## BEGIN Records to use

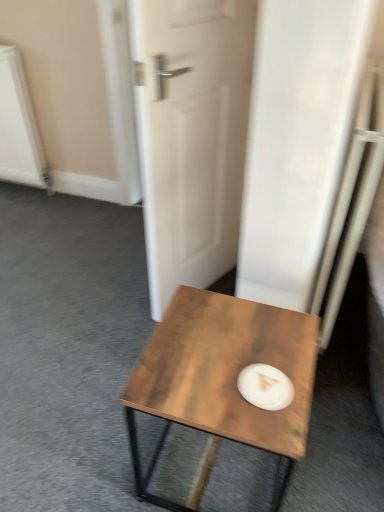
I want to click on unoccupied area in front of white matte paper plate at center, so click(265, 426).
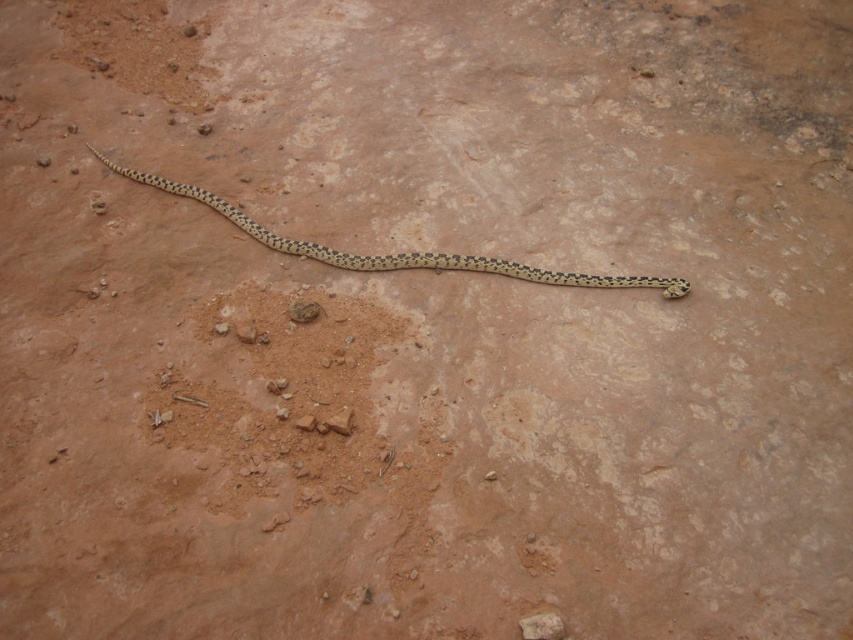
Question: From the image, what is the correct spatial relationship of speckled skin snake at center in relation to brown rough rock at center?

Choices:
 (A) right
 (B) left

Answer: (A)

Question: Does speckled skin snake at center come in front of brown rough rock at center?

Choices:
 (A) yes
 (B) no

Answer: (B)

Question: Which of the following is the farthest from the observer?

Choices:
 (A) brown rough rock at center
 (B) speckled skin snake at center

Answer: (B)

Question: Which object is closer to the camera taking this photo?

Choices:
 (A) brown rough rock at center
 (B) speckled skin snake at center

Answer: (A)

Question: Does speckled skin snake at center come behind brown rough rock at center?

Choices:
 (A) no
 (B) yes

Answer: (B)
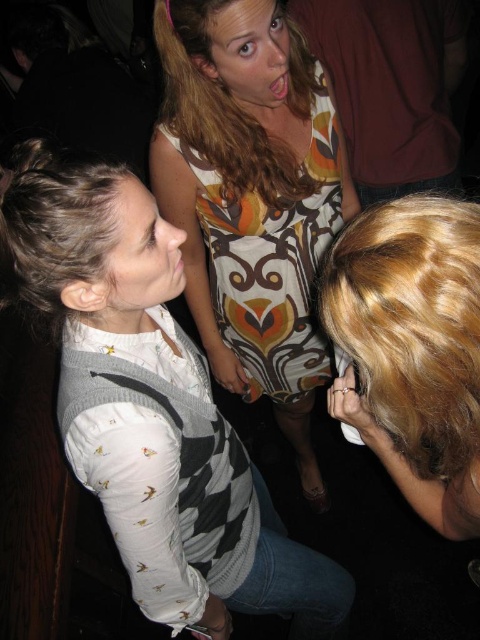
Question: Which of the following is the closest to the observer?

Choices:
 (A) white textured sweater at center
 (B) blonde wavy hair at lower right

Answer: (B)

Question: Does white textured sweater at center have a smaller size compared to blonde wavy hair at lower right?

Choices:
 (A) yes
 (B) no

Answer: (B)

Question: Which of these objects is positioned closest to the printed fabric dress at center?

Choices:
 (A) dark brown textured hair at left
 (B) blonde wavy hair at upper center

Answer: (B)

Question: Can you confirm if printed fabric dress at center is positioned below blonde wavy hair at upper center?

Choices:
 (A) yes
 (B) no

Answer: (A)

Question: Considering the real-world distances, which object is farthest from the printed fabric dress at center?

Choices:
 (A) dark brown textured hair at left
 (B) white textured sweater at center
 (C) blonde wavy hair at lower right

Answer: (C)

Question: Is blonde wavy hair at lower right smaller than blonde wavy hair at upper center?

Choices:
 (A) no
 (B) yes

Answer: (B)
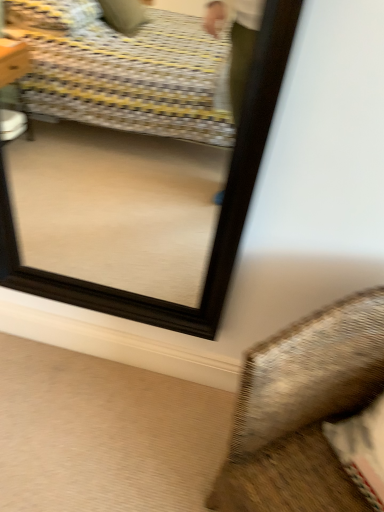
Question: Considering the relative positions of textured fabric pillow at lower right and black wooden mirror at upper center in the image provided, is textured fabric pillow at lower right to the left or to the right of black wooden mirror at upper center?

Choices:
 (A) left
 (B) right

Answer: (B)

Question: Is textured fabric pillow at lower right inside or outside of black wooden mirror at upper center?

Choices:
 (A) outside
 (B) inside

Answer: (A)

Question: Is textured fabric pillow at lower right wider or thinner than black wooden mirror at upper center?

Choices:
 (A) thin
 (B) wide

Answer: (B)

Question: Does point (76, 285) appear closer or farther from the camera than point (261, 474)?

Choices:
 (A) closer
 (B) farther

Answer: (B)

Question: Considering the positions of black wooden mirror at upper center and textured fabric pillow at lower right in the image, is black wooden mirror at upper center bigger or smaller than textured fabric pillow at lower right?

Choices:
 (A) small
 (B) big

Answer: (A)

Question: From the image's perspective, is black wooden mirror at upper center located above or below textured fabric pillow at lower right?

Choices:
 (A) below
 (B) above

Answer: (B)

Question: Considering the positions of black wooden mirror at upper center and textured fabric pillow at lower right in the image, is black wooden mirror at upper center wider or thinner than textured fabric pillow at lower right?

Choices:
 (A) wide
 (B) thin

Answer: (B)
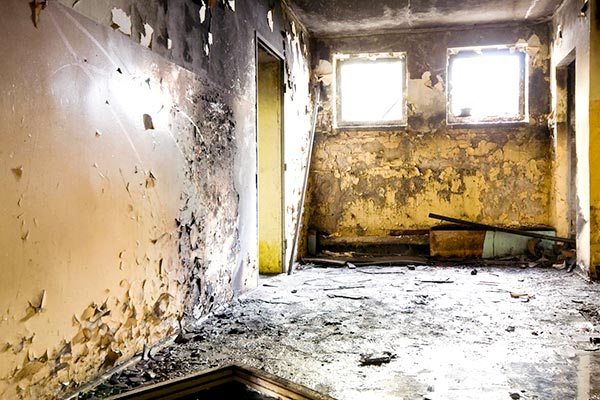
In order to click on doorway in this screenshot , I will do `click(276, 138)`, `click(569, 126)`.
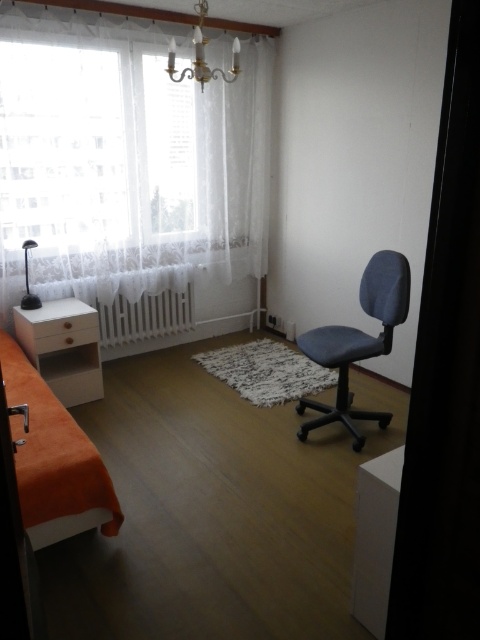
Does white plastic radiator at center have a smaller size compared to gold metallic chandelier at upper center?

Yes.

Who is taller, white plastic radiator at center or gold metallic chandelier at upper center?

With more height is gold metallic chandelier at upper center.

Is point (155, 323) positioned behind point (172, 67)?

Yes, point (155, 323) is behind point (172, 67).

This screenshot has width=480, height=640. I want to click on white plastic radiator at center, so click(x=144, y=316).

Does white lace curtain at upper left appear on the right side of orange fabric bed at lower left?

Indeed, white lace curtain at upper left is positioned on the right side of orange fabric bed at lower left.

Is the position of white lace curtain at upper left more distant than that of orange fabric bed at lower left?

Yes, it is.

Where is `white lace curtain at upper left`? white lace curtain at upper left is located at coordinates (126, 160).

This screenshot has height=640, width=480. What are the coordinates of `white lace curtain at upper left` in the screenshot? It's located at (126, 160).

Does white lace curtain at upper left have a lesser width compared to black plastic lamp at left?

In fact, white lace curtain at upper left might be wider than black plastic lamp at left.

Between point (213, 157) and point (36, 307), which one is positioned in front?

Point (36, 307) is more forward.

The width and height of the screenshot is (480, 640). I want to click on white lace curtain at upper left, so click(126, 160).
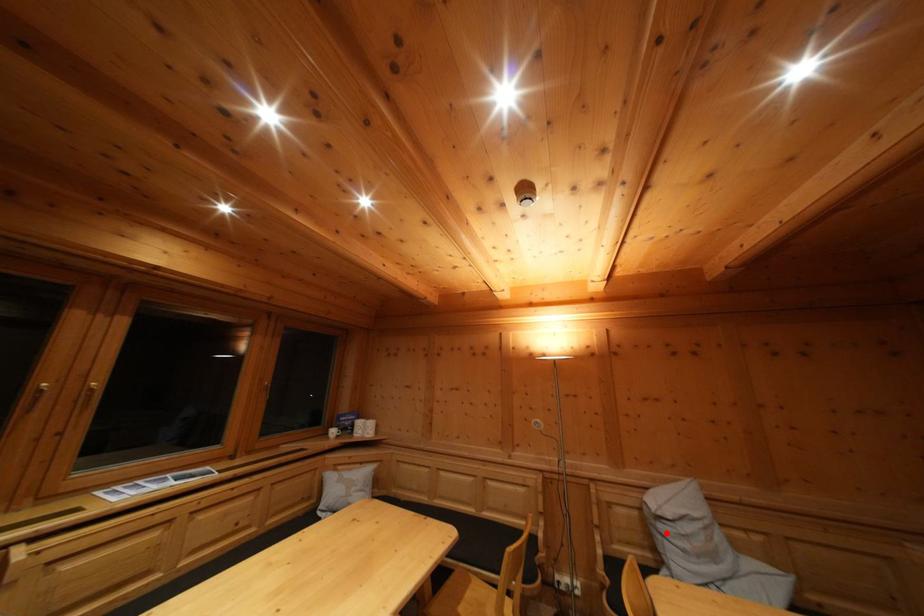
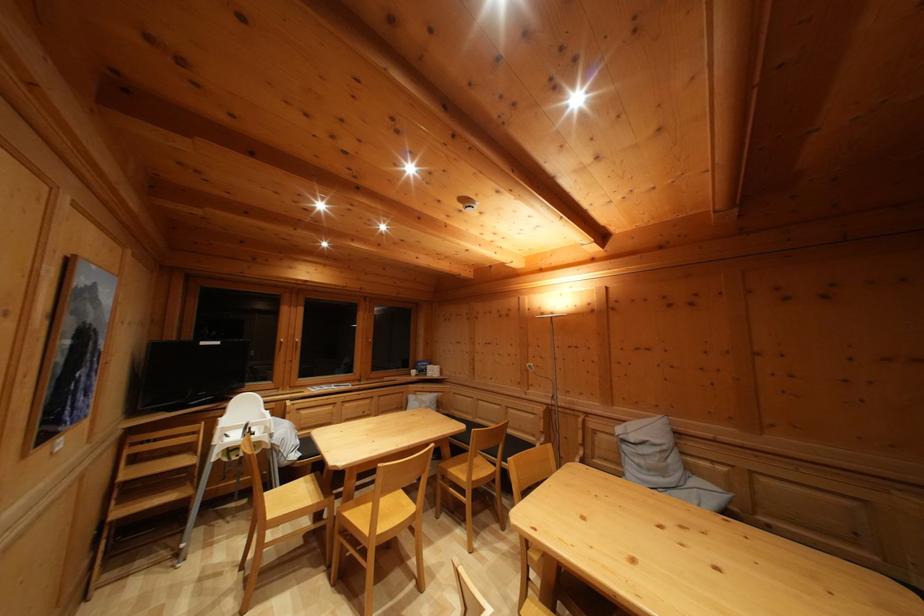
Find the pixel in the second image that matches the highlighted location in the first image.

(629, 454)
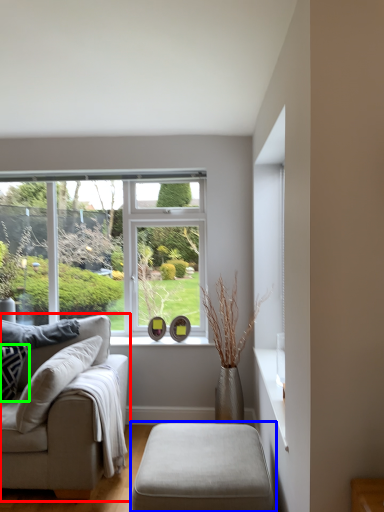
Question: Considering the real-world distances, which object is farthest from studio couch (highlighted by a red box)? table (highlighted by a blue box) or pillow (highlighted by a green box)?

Choices:
 (A) table
 (B) pillow

Answer: (A)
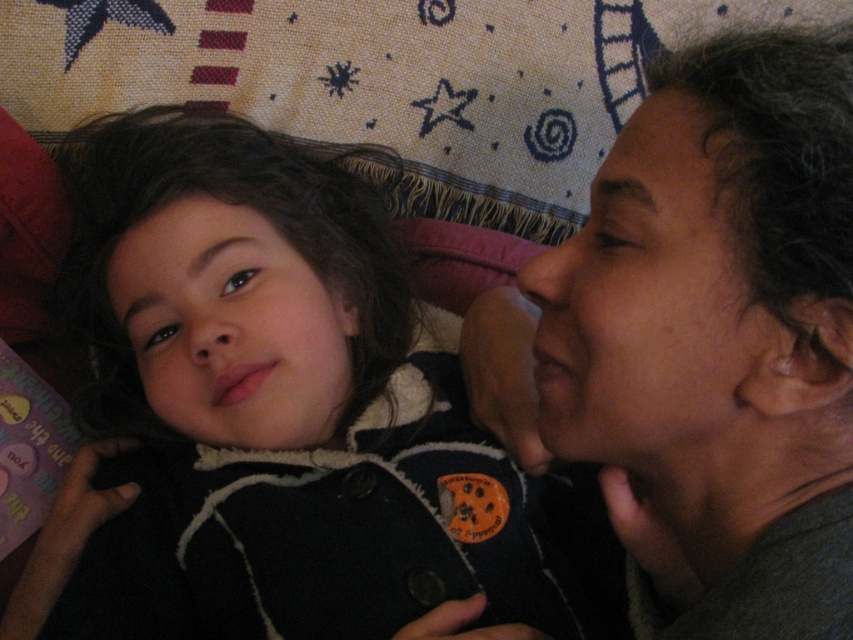
Between point (514, 540) and point (648, 440), which one is positioned in front?

Point (648, 440)

Between dark blue fleece jacket at center and dark gray hair at right, which one is positioned higher?

dark gray hair at right

The image size is (853, 640). I want to click on dark blue fleece jacket at center, so click(x=283, y=419).

Does dark blue fleece jacket at center have a lesser width compared to smooth skin face at center?

In fact, dark blue fleece jacket at center might be wider than smooth skin face at center.

Between dark blue fleece jacket at center and smooth skin face at center, which one has more height?

dark blue fleece jacket at center is taller.

Is point (309, 442) farther from camera compared to point (310, 333)?

That is True.

The image size is (853, 640). What are the coordinates of `dark blue fleece jacket at center` in the screenshot? It's located at (283, 419).

Measure the distance between dark gray hair at right and smooth skin face at right.

A distance of 0.79 inches exists between dark gray hair at right and smooth skin face at right.

Between dark gray hair at right and smooth skin face at right, which one appears on the right side from the viewer's perspective?

dark gray hair at right

Identify the location of dark gray hair at right. (718, 336).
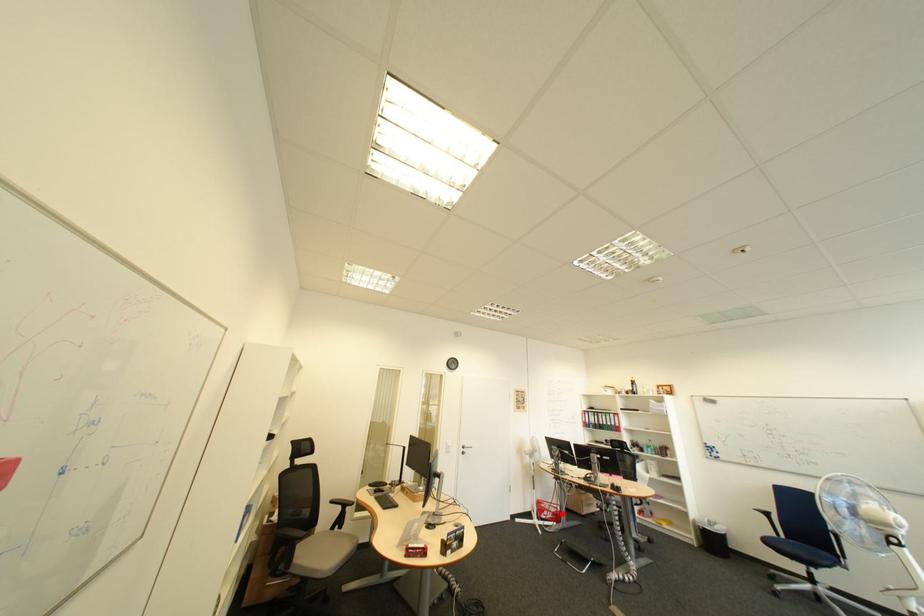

## END Records to use

Reproduce the records above, substituting "spotted snake" for every occurrence of "speckled skin snake" and leaving all other text unchanged. Omit the pictures from your version.

▸ The completed task
I want to click on unoccupied area in front of white matte paper plate at center, so click(265, 426).
Question: From the image, what is the correct spatial relationship of spotted snake at center in relation to brown rough rock at center?

Choices:
 (A) right
 (B) left

Answer: (A)

Question: Does spotted snake at center come in front of brown rough rock at center?

Choices:
 (A) yes
 (B) no

Answer: (B)

Question: Which of the following is the farthest from the observer?

Choices:
 (A) brown rough rock at center
 (B) spotted snake at center

Answer: (B)

Question: Which object is closer to the camera taking this photo?

Choices:
 (A) brown rough rock at center
 (B) spotted snake at center

Answer: (A)

Question: Does spotted snake at center come behind brown rough rock at center?

Choices:
 (A) no
 (B) yes

Answer: (B)
Question: Which of the following is the closest to the observer?

Choices:
 (A) white textured sweater at center
 (B) blonde wavy hair at lower right

Answer: (B)

Question: Does white textured sweater at center have a smaller size compared to blonde wavy hair at lower right?

Choices:
 (A) yes
 (B) no

Answer: (B)

Question: Which of these objects is positioned closest to the printed fabric dress at center?

Choices:
 (A) dark brown textured hair at left
 (B) blonde wavy hair at upper center

Answer: (B)

Question: Can you confirm if printed fabric dress at center is positioned below blonde wavy hair at upper center?

Choices:
 (A) yes
 (B) no

Answer: (A)

Question: Considering the real-world distances, which object is farthest from the printed fabric dress at center?

Choices:
 (A) dark brown textured hair at left
 (B) white textured sweater at center
 (C) blonde wavy hair at lower right

Answer: (C)

Question: Is blonde wavy hair at lower right smaller than blonde wavy hair at upper center?

Choices:
 (A) no
 (B) yes

Answer: (B)
Question: Considering the relative positions of textured fabric pillow at lower right and black wooden mirror at upper center in the image provided, is textured fabric pillow at lower right to the left or to the right of black wooden mirror at upper center?

Choices:
 (A) left
 (B) right

Answer: (B)

Question: Is textured fabric pillow at lower right inside or outside of black wooden mirror at upper center?

Choices:
 (A) outside
 (B) inside

Answer: (A)

Question: Is textured fabric pillow at lower right wider or thinner than black wooden mirror at upper center?

Choices:
 (A) thin
 (B) wide

Answer: (B)

Question: Does point (76, 285) appear closer or farther from the camera than point (261, 474)?

Choices:
 (A) closer
 (B) farther

Answer: (B)

Question: Considering the positions of black wooden mirror at upper center and textured fabric pillow at lower right in the image, is black wooden mirror at upper center bigger or smaller than textured fabric pillow at lower right?

Choices:
 (A) small
 (B) big

Answer: (A)

Question: From the image's perspective, is black wooden mirror at upper center located above or below textured fabric pillow at lower right?

Choices:
 (A) below
 (B) above

Answer: (B)

Question: Considering the positions of black wooden mirror at upper center and textured fabric pillow at lower right in the image, is black wooden mirror at upper center wider or thinner than textured fabric pillow at lower right?

Choices:
 (A) wide
 (B) thin

Answer: (B)
In order to click on doorway in this screenshot , I will do `click(276, 138)`, `click(569, 126)`.
Does white plastic radiator at center have a smaller size compared to gold metallic chandelier at upper center?

Yes.

Who is taller, white plastic radiator at center or gold metallic chandelier at upper center?

With more height is gold metallic chandelier at upper center.

Is point (155, 323) positioned behind point (172, 67)?

Yes, point (155, 323) is behind point (172, 67).

This screenshot has width=480, height=640. I want to click on white plastic radiator at center, so click(x=144, y=316).

Does white lace curtain at upper left appear on the right side of orange fabric bed at lower left?

Indeed, white lace curtain at upper left is positioned on the right side of orange fabric bed at lower left.

Is the position of white lace curtain at upper left more distant than that of orange fabric bed at lower left?

Yes, it is.

Where is `white lace curtain at upper left`? white lace curtain at upper left is located at coordinates (126, 160).

This screenshot has height=640, width=480. What are the coordinates of `white lace curtain at upper left` in the screenshot? It's located at (126, 160).

Does white lace curtain at upper left have a lesser width compared to black plastic lamp at left?

In fact, white lace curtain at upper left might be wider than black plastic lamp at left.

Between point (213, 157) and point (36, 307), which one is positioned in front?

Point (36, 307) is more forward.

The width and height of the screenshot is (480, 640). I want to click on white lace curtain at upper left, so click(126, 160).
Find the pixel in the second image that matches the highlighted location in the first image.

(629, 454)
Question: Considering the real-world distances, which object is farthest from studio couch (highlighted by a red box)? table (highlighted by a blue box) or pillow (highlighted by a green box)?

Choices:
 (A) table
 (B) pillow

Answer: (A)
Between point (514, 540) and point (648, 440), which one is positioned in front?

Point (648, 440)

Between dark blue fleece jacket at center and dark gray hair at right, which one is positioned higher?

dark gray hair at right

The image size is (853, 640). I want to click on dark blue fleece jacket at center, so click(x=283, y=419).

Does dark blue fleece jacket at center have a lesser width compared to smooth skin face at center?

In fact, dark blue fleece jacket at center might be wider than smooth skin face at center.

Between dark blue fleece jacket at center and smooth skin face at center, which one has more height?

dark blue fleece jacket at center is taller.

Is point (309, 442) farther from camera compared to point (310, 333)?

That is True.

The image size is (853, 640). What are the coordinates of `dark blue fleece jacket at center` in the screenshot? It's located at (283, 419).

Measure the distance between dark gray hair at right and smooth skin face at right.

A distance of 0.79 inches exists between dark gray hair at right and smooth skin face at right.

Between dark gray hair at right and smooth skin face at right, which one appears on the right side from the viewer's perspective?

dark gray hair at right

Identify the location of dark gray hair at right. (718, 336).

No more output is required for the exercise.